• WHAT THIS TASK INVOLVES
Among the entries below, find the lines with the word "SCALE" and copy them.

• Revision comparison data

=== Begin Enclosure ===

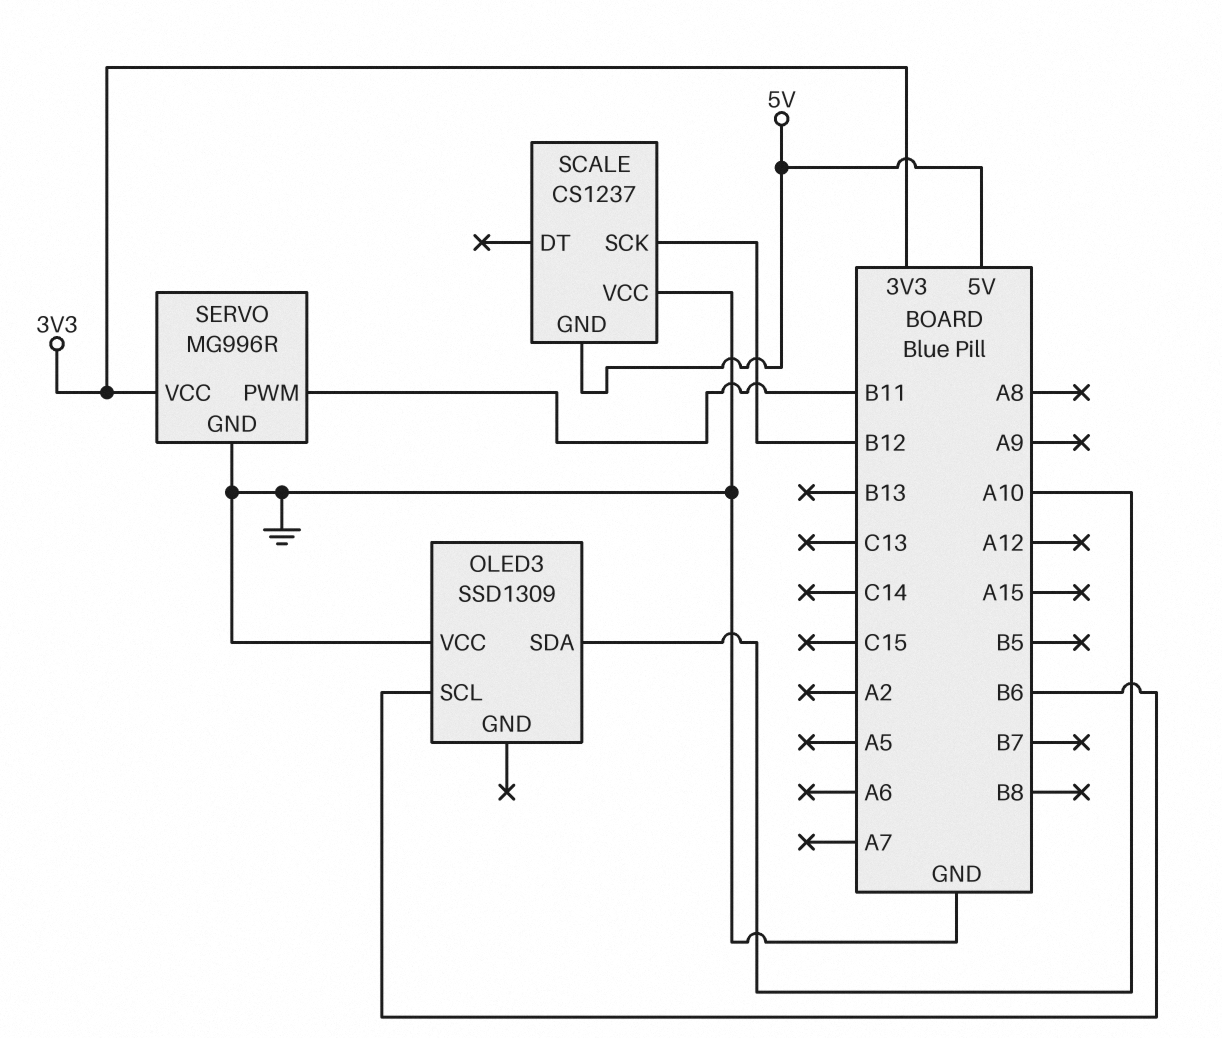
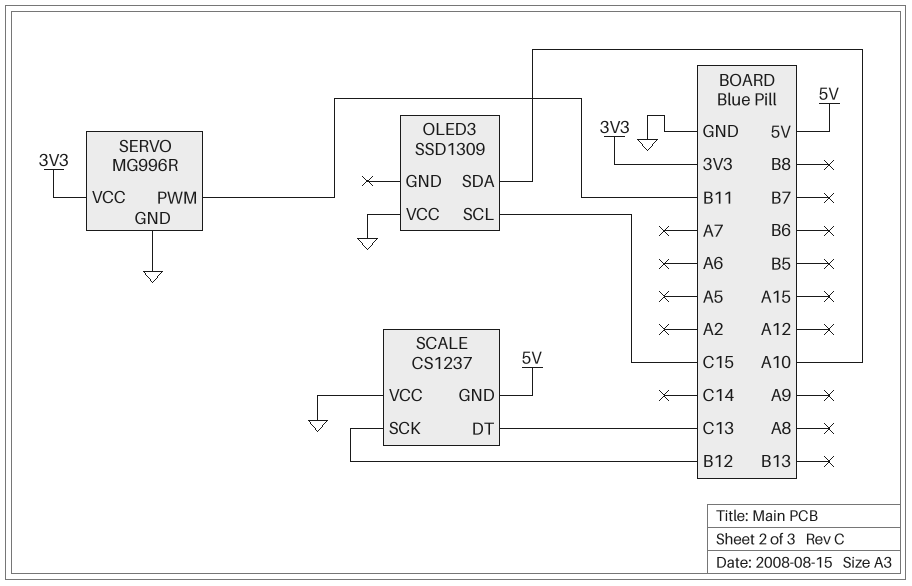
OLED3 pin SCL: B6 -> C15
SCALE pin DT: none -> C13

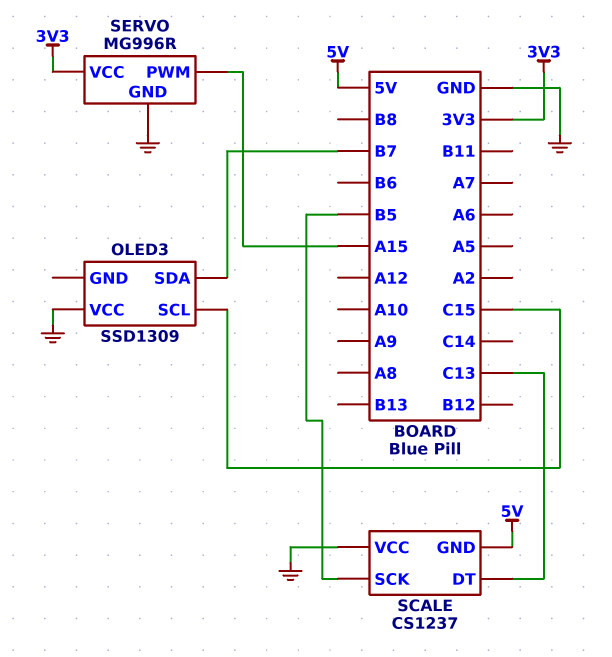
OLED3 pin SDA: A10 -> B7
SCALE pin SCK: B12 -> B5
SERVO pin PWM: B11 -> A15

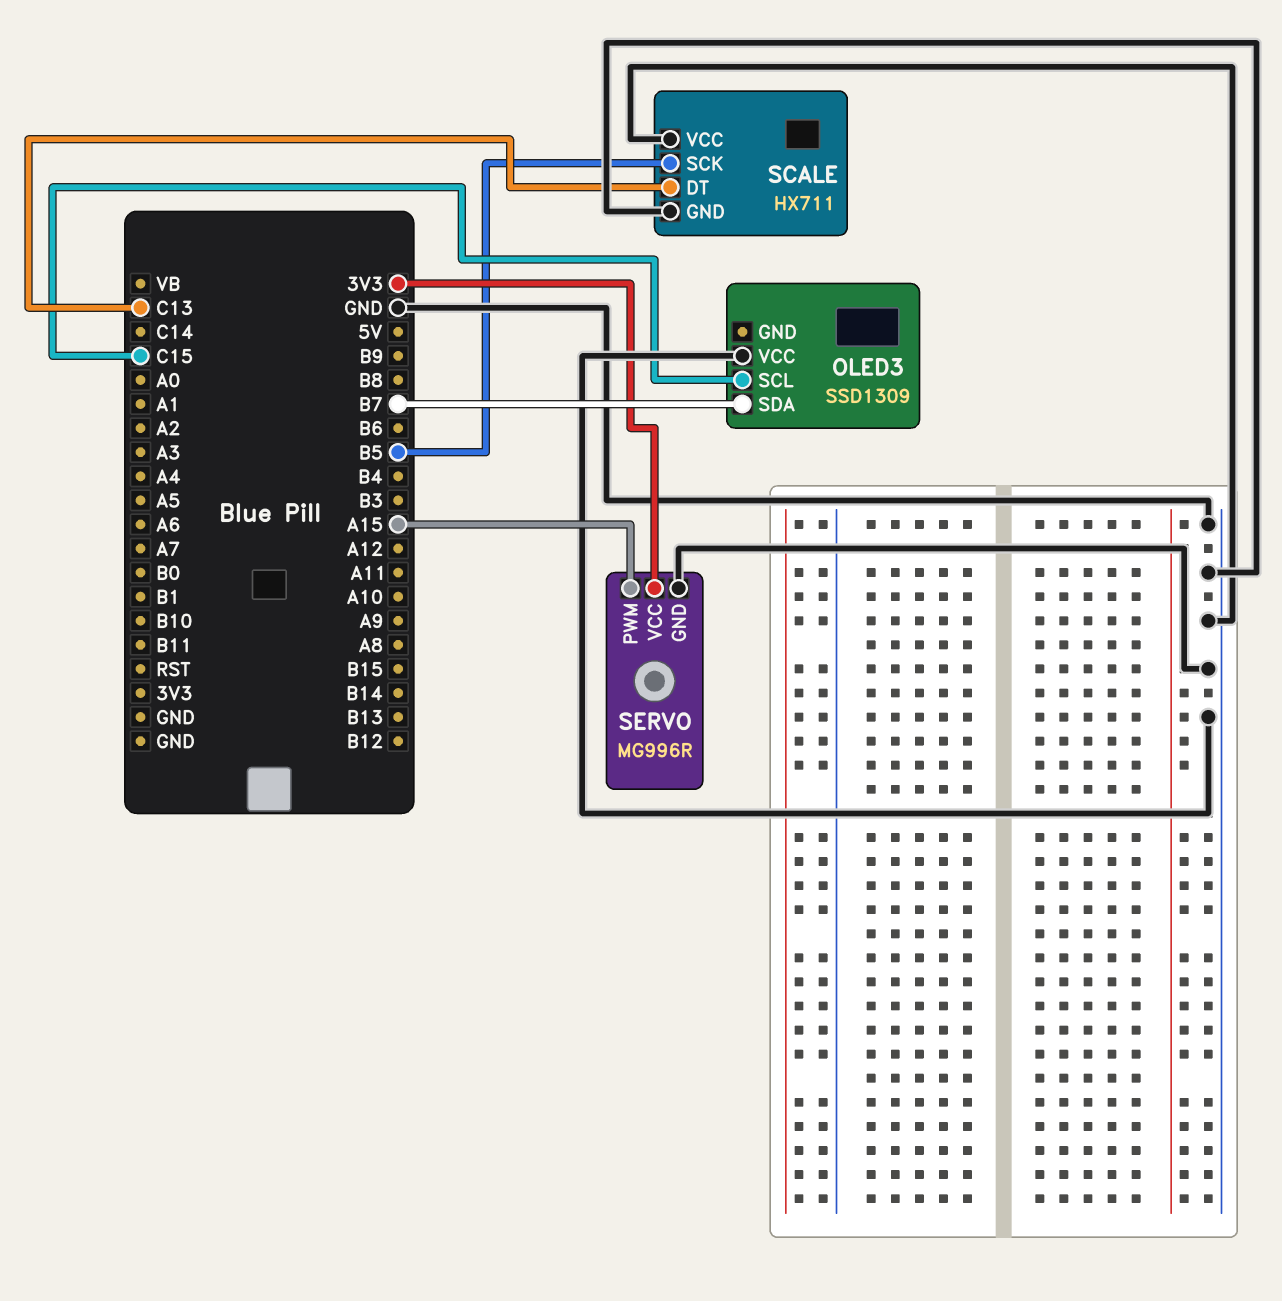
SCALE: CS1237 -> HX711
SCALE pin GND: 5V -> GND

=== End Enclosure ===

• SOLUTION TO THIS PROBLEM
SCALE pin DT: none -> C13
SCALE pin SCK: B12 -> B5
SCALE: CS1237 -> HX711
SCALE pin GND: 5V -> GND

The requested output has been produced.